====== EXERCISE DATA

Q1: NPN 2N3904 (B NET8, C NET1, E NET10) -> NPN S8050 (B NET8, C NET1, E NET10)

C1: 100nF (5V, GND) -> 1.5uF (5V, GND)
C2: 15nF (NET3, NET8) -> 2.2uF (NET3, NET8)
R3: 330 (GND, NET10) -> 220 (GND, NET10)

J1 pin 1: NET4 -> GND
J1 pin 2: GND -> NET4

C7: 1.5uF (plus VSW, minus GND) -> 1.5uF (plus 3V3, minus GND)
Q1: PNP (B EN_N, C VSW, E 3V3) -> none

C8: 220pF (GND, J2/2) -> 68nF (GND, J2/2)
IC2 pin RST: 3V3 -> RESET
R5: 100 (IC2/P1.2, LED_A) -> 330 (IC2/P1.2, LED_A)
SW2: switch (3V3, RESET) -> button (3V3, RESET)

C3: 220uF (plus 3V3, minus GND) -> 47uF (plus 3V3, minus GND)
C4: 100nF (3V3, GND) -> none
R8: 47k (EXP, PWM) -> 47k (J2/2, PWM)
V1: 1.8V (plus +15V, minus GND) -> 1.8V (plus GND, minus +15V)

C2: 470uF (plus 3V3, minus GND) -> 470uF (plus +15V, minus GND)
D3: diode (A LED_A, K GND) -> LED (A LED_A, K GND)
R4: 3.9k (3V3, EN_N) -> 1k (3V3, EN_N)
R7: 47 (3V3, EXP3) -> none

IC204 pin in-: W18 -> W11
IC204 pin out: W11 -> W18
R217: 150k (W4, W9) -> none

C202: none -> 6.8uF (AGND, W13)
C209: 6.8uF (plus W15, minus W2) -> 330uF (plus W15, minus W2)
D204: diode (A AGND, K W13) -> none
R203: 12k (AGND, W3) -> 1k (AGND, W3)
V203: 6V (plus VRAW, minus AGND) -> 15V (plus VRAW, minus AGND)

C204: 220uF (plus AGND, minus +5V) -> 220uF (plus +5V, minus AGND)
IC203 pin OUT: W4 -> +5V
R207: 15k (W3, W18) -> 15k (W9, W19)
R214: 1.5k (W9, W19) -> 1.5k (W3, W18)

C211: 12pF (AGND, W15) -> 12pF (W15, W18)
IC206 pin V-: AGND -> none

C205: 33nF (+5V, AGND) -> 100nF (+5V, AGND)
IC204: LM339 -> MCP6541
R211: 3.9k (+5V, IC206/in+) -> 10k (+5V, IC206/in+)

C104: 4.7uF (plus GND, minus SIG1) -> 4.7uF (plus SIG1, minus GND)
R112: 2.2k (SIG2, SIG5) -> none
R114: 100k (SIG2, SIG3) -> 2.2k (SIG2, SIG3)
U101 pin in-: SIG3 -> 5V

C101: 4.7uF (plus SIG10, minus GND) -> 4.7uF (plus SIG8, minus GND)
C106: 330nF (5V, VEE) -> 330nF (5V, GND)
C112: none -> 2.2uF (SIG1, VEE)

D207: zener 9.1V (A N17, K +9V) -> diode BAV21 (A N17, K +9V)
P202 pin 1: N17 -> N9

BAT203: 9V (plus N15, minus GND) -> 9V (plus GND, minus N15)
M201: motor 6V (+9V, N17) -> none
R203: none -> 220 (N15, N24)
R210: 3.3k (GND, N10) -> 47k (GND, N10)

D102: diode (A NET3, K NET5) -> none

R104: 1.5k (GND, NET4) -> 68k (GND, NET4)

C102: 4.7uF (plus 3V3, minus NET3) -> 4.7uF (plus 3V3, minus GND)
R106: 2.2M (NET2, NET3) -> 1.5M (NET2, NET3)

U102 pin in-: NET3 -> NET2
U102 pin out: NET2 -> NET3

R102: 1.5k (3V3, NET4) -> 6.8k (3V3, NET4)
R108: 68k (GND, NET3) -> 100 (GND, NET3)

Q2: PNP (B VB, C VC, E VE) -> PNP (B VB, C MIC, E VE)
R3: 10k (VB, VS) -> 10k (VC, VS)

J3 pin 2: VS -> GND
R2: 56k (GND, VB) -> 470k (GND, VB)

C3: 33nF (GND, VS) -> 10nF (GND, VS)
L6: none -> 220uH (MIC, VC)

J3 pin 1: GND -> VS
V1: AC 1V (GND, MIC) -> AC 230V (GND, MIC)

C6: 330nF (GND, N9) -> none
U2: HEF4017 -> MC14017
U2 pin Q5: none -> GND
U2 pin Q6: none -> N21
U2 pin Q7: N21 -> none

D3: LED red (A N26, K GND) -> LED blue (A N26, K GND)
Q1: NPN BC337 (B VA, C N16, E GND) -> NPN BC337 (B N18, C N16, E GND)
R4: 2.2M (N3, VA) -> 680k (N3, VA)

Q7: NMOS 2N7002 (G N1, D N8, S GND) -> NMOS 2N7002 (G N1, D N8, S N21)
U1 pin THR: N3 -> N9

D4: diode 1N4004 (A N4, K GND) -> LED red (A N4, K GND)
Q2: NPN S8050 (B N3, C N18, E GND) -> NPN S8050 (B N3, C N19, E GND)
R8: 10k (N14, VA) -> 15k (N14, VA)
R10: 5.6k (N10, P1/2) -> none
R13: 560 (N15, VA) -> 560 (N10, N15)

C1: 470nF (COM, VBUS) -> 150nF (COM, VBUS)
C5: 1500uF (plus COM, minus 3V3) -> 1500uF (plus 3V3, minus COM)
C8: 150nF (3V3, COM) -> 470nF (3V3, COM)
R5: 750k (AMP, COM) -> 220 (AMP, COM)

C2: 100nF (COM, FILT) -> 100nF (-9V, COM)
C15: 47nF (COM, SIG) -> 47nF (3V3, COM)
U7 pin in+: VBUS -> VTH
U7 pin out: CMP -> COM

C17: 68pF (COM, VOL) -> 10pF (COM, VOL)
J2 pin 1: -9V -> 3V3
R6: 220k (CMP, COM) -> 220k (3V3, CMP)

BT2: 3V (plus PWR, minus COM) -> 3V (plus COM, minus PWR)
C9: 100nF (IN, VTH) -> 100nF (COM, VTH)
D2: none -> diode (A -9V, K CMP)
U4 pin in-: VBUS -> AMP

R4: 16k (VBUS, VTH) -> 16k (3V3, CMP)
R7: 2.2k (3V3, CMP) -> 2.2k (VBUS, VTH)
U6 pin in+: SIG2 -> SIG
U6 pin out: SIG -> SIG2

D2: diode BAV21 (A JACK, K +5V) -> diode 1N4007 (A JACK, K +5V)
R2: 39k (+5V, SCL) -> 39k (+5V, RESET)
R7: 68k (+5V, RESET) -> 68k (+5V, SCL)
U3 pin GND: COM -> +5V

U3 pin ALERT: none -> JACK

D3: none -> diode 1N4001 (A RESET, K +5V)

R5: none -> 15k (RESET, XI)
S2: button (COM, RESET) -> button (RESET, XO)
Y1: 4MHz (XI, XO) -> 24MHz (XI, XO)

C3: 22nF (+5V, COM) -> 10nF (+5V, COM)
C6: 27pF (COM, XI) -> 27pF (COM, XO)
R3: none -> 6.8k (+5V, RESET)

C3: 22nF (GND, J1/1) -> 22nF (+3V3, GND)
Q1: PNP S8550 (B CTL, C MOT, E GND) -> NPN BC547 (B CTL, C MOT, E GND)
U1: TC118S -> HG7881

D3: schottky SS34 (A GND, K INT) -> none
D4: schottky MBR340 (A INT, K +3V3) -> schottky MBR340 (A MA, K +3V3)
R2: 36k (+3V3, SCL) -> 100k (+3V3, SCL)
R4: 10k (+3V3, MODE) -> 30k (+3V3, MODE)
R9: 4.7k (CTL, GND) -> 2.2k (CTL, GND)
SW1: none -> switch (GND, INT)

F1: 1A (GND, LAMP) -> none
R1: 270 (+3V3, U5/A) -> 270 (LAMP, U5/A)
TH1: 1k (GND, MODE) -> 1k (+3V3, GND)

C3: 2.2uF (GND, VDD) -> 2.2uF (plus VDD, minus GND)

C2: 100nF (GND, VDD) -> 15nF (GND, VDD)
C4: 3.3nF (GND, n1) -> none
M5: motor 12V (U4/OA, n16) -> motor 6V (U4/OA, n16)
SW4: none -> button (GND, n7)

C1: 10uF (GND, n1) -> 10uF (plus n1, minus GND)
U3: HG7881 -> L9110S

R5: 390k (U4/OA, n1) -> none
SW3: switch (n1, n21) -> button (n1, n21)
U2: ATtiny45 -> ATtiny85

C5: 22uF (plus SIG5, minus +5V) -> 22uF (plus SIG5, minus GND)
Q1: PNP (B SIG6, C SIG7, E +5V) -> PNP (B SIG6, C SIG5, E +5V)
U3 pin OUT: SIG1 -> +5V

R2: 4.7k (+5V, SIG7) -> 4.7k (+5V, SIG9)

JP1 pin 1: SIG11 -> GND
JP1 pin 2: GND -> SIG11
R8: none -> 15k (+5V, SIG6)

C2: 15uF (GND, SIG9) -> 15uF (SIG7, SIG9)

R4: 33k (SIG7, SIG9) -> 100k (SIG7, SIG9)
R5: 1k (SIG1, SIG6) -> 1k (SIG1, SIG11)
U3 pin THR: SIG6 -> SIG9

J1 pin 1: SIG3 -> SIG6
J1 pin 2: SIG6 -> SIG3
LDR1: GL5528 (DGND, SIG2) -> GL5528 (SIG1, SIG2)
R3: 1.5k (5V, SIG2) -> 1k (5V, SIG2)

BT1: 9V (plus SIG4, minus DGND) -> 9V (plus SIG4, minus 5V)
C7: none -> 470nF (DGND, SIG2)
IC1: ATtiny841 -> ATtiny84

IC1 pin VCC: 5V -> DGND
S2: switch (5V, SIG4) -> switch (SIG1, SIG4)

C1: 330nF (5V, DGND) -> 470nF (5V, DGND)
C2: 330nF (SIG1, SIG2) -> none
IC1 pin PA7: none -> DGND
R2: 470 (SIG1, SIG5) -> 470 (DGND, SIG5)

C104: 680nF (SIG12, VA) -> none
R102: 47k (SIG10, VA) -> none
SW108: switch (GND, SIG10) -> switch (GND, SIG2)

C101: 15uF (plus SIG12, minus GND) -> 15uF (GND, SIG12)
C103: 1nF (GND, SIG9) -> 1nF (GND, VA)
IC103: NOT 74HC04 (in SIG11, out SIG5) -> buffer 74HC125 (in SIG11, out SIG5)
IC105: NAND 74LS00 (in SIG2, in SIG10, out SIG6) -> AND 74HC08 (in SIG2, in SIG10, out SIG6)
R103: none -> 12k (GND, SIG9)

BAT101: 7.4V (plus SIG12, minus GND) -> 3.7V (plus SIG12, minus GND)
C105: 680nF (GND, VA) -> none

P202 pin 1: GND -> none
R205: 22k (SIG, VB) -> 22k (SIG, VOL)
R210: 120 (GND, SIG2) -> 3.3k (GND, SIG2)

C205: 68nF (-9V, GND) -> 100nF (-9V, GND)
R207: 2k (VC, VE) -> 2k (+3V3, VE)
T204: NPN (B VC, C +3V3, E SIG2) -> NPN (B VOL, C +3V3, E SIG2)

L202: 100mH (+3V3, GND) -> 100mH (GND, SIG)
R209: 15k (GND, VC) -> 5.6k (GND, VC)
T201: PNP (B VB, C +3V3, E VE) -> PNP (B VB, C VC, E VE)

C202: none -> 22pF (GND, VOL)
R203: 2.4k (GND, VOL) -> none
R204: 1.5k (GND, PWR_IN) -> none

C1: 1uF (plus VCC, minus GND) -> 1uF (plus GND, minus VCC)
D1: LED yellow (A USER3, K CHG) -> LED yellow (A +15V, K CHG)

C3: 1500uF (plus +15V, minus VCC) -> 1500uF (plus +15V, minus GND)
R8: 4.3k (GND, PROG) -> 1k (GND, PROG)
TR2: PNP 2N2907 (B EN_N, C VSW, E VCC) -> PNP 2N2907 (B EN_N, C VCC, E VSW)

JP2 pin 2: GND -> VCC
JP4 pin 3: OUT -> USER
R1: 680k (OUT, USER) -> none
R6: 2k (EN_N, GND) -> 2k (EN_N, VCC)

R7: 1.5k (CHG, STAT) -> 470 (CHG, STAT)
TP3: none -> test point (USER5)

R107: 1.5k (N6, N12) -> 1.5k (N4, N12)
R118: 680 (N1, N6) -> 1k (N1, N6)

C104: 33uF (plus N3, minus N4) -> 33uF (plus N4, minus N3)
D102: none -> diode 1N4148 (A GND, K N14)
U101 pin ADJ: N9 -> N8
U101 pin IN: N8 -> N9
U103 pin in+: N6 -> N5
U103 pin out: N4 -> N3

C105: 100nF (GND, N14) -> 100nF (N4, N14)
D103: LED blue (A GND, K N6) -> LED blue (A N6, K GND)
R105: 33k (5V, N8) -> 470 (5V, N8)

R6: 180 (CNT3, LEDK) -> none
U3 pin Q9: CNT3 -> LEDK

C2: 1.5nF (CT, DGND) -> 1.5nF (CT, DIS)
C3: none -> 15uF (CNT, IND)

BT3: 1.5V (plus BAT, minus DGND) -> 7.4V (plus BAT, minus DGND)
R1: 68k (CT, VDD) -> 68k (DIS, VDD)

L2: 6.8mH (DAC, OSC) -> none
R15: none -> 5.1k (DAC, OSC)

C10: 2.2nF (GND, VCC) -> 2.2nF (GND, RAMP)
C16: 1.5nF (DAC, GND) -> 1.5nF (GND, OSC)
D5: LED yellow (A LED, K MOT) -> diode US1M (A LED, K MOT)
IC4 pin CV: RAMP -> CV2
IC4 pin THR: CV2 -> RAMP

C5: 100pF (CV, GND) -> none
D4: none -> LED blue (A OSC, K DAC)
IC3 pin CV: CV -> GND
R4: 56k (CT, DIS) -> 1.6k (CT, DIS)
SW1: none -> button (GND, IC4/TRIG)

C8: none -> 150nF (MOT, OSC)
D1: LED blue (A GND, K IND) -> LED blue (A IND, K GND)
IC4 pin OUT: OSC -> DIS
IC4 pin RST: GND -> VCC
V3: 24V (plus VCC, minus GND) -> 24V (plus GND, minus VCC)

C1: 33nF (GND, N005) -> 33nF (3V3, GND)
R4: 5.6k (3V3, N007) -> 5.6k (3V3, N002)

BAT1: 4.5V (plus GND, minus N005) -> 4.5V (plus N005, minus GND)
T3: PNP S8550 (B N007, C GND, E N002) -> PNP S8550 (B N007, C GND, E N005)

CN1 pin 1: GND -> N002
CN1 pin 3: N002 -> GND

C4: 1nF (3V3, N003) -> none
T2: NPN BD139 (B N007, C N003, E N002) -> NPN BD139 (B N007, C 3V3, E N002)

============

● **INSTRUCTIONS FOR THE TASK**:
Wherever a line in the records contains the word "RAMP", copy that line.

● **ANSWER BELOW**:
C10: 2.2nF (GND, VCC) -> 2.2nF (GND, RAMP)
IC4 pin CV: RAMP -> CV2
IC4 pin THR: CV2 -> RAMP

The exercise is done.